Top of Records supplied

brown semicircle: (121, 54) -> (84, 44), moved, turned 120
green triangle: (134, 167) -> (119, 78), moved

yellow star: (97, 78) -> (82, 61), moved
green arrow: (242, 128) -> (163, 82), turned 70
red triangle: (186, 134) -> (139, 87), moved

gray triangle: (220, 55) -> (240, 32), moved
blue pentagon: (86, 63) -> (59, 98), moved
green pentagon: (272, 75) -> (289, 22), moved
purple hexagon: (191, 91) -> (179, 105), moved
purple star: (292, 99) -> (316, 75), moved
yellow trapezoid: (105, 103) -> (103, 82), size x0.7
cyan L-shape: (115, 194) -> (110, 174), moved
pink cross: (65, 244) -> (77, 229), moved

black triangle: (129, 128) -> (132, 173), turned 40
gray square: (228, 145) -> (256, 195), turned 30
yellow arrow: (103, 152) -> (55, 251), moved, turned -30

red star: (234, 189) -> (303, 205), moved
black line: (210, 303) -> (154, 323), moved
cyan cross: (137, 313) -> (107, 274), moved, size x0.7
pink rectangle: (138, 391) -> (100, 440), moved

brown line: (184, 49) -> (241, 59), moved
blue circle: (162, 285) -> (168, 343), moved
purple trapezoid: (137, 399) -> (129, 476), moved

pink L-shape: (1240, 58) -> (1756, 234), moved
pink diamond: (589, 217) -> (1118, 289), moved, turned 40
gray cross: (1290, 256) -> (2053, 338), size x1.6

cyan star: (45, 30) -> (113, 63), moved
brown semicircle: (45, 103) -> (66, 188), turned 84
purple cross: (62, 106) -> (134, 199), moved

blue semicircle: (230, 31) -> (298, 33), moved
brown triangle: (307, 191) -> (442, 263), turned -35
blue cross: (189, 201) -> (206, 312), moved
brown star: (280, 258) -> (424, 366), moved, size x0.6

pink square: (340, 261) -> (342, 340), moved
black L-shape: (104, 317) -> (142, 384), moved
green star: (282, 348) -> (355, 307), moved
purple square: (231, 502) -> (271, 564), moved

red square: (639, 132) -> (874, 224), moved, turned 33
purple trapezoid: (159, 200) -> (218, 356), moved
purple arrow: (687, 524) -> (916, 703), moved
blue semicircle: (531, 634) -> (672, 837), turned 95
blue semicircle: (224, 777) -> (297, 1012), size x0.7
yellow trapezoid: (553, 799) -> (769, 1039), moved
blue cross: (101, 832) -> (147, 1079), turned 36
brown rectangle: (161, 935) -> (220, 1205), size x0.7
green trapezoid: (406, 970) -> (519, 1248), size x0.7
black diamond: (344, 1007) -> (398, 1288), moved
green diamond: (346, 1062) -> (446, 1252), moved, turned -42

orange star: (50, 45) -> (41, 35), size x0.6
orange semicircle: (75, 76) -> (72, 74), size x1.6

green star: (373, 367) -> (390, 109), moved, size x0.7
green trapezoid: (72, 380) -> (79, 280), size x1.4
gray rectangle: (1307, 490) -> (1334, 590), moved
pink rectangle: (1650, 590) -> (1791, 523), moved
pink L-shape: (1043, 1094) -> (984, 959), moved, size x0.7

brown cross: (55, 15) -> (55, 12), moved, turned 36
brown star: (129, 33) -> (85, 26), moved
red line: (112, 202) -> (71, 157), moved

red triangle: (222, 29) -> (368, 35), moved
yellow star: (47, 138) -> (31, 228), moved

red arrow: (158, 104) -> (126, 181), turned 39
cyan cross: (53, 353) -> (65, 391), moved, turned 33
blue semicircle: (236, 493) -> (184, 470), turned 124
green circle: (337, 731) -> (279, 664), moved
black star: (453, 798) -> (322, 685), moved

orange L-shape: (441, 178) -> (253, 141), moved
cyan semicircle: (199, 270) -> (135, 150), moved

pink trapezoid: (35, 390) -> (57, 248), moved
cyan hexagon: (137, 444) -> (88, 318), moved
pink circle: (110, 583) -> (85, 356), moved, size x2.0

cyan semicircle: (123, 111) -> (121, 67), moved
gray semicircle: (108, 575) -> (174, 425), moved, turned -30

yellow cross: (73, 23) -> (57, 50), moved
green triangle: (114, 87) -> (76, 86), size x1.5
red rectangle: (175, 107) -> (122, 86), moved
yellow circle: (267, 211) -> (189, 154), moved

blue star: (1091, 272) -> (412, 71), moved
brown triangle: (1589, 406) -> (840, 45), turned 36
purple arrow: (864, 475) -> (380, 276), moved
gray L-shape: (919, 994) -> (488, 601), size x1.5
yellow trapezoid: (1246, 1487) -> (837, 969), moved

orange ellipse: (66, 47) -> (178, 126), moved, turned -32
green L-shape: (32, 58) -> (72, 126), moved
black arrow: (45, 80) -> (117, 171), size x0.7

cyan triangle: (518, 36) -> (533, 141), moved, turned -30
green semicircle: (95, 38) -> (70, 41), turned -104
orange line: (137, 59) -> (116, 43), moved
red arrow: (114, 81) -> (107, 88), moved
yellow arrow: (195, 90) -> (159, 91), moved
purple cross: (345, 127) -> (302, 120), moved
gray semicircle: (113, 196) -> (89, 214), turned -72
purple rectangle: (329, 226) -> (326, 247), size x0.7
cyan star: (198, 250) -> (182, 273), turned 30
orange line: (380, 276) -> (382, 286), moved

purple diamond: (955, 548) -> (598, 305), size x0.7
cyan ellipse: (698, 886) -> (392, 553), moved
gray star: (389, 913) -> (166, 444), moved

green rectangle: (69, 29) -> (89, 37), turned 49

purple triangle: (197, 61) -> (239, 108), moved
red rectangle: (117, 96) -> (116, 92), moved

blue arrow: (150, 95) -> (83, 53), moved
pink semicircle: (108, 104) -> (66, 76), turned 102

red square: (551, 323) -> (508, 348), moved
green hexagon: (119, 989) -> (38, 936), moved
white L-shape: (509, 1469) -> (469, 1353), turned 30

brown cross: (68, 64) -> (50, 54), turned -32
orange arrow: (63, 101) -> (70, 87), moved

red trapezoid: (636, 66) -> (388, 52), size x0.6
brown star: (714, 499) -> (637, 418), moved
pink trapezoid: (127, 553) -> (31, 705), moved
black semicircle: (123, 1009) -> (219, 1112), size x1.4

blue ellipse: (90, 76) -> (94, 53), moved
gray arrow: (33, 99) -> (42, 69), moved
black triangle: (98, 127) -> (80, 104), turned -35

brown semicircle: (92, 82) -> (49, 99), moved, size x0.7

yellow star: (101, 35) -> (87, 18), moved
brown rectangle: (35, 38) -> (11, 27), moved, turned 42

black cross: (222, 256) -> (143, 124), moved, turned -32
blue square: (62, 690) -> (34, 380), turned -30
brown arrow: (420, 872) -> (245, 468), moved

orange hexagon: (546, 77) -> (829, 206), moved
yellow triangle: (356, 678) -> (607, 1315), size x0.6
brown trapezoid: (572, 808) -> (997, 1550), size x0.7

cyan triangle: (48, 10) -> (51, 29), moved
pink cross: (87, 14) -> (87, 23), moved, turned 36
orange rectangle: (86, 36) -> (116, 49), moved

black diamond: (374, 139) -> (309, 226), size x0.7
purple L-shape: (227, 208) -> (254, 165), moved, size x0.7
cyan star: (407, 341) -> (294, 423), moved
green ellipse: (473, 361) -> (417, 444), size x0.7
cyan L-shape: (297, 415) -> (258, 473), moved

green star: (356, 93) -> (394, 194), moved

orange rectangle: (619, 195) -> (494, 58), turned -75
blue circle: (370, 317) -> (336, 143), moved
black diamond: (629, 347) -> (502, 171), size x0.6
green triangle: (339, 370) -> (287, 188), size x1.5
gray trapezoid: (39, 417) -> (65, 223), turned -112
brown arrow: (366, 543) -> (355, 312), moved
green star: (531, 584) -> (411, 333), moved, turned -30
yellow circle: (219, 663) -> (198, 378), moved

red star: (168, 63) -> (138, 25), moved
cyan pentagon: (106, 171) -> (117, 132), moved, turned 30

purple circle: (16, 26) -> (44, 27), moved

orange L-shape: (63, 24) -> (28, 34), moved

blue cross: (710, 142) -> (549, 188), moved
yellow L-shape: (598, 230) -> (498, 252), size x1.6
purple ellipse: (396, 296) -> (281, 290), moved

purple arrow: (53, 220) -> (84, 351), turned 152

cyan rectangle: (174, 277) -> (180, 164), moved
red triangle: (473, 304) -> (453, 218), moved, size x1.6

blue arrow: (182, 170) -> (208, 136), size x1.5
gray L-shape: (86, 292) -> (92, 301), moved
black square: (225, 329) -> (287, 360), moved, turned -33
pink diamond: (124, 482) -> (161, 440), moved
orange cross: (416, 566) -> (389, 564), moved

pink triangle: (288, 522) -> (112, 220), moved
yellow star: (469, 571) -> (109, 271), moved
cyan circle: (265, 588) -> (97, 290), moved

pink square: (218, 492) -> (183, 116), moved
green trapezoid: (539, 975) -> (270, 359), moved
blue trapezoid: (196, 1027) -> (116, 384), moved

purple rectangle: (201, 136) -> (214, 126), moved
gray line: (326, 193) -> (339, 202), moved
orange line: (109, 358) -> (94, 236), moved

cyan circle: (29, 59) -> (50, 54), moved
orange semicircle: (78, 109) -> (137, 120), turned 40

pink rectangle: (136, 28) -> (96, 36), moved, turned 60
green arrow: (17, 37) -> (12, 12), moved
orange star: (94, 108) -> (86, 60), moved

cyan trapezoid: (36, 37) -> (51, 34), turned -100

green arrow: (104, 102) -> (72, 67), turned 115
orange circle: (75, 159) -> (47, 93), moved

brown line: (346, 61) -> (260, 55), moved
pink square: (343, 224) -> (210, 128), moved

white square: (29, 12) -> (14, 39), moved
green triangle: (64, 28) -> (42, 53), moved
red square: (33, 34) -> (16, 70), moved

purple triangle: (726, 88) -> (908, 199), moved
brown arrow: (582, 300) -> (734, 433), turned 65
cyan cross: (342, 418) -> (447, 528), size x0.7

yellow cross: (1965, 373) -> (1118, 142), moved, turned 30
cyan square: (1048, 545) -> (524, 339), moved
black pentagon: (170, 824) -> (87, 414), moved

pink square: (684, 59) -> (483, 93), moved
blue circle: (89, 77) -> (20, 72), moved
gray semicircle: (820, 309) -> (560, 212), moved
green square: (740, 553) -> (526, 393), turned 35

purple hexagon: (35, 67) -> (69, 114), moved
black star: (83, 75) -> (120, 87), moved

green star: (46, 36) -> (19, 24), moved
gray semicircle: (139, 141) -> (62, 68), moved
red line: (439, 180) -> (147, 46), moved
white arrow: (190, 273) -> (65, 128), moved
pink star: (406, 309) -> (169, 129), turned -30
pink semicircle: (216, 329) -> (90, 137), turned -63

Bottom of Records supplied

## Exercise goal
Return the lines above precisely as they appear, beginning at the first line and ending at the line with "cyan star: (45, 30) -> (113, 63), moved", and nothing after it.

## Output for this exercise
brown semicircle: (121, 54) -> (84, 44), moved, turned 120
green triangle: (134, 167) -> (119, 78), moved

yellow star: (97, 78) -> (82, 61), moved
green arrow: (242, 128) -> (163, 82), turned 70
red triangle: (186, 134) -> (139, 87), moved

gray triangle: (220, 55) -> (240, 32), moved
blue pentagon: (86, 63) -> (59, 98), moved
green pentagon: (272, 75) -> (289, 22), moved
purple hexagon: (191, 91) -> (179, 105), moved
purple star: (292, 99) -> (316, 75), moved
yellow trapezoid: (105, 103) -> (103, 82), size x0.7
cyan L-shape: (115, 194) -> (110, 174), moved
pink cross: (65, 244) -> (77, 229), moved

black triangle: (129, 128) -> (132, 173), turned 40
gray square: (228, 145) -> (256, 195), turned 30
yellow arrow: (103, 152) -> (55, 251), moved, turned -30

red star: (234, 189) -> (303, 205), moved
black line: (210, 303) -> (154, 323), moved
cyan cross: (137, 313) -> (107, 274), moved, size x0.7
pink rectangle: (138, 391) -> (100, 440), moved

brown line: (184, 49) -> (241, 59), moved
blue circle: (162, 285) -> (168, 343), moved
purple trapezoid: (137, 399) -> (129, 476), moved

pink L-shape: (1240, 58) -> (1756, 234), moved
pink diamond: (589, 217) -> (1118, 289), moved, turned 40
gray cross: (1290, 256) -> (2053, 338), size x1.6

cyan star: (45, 30) -> (113, 63), moved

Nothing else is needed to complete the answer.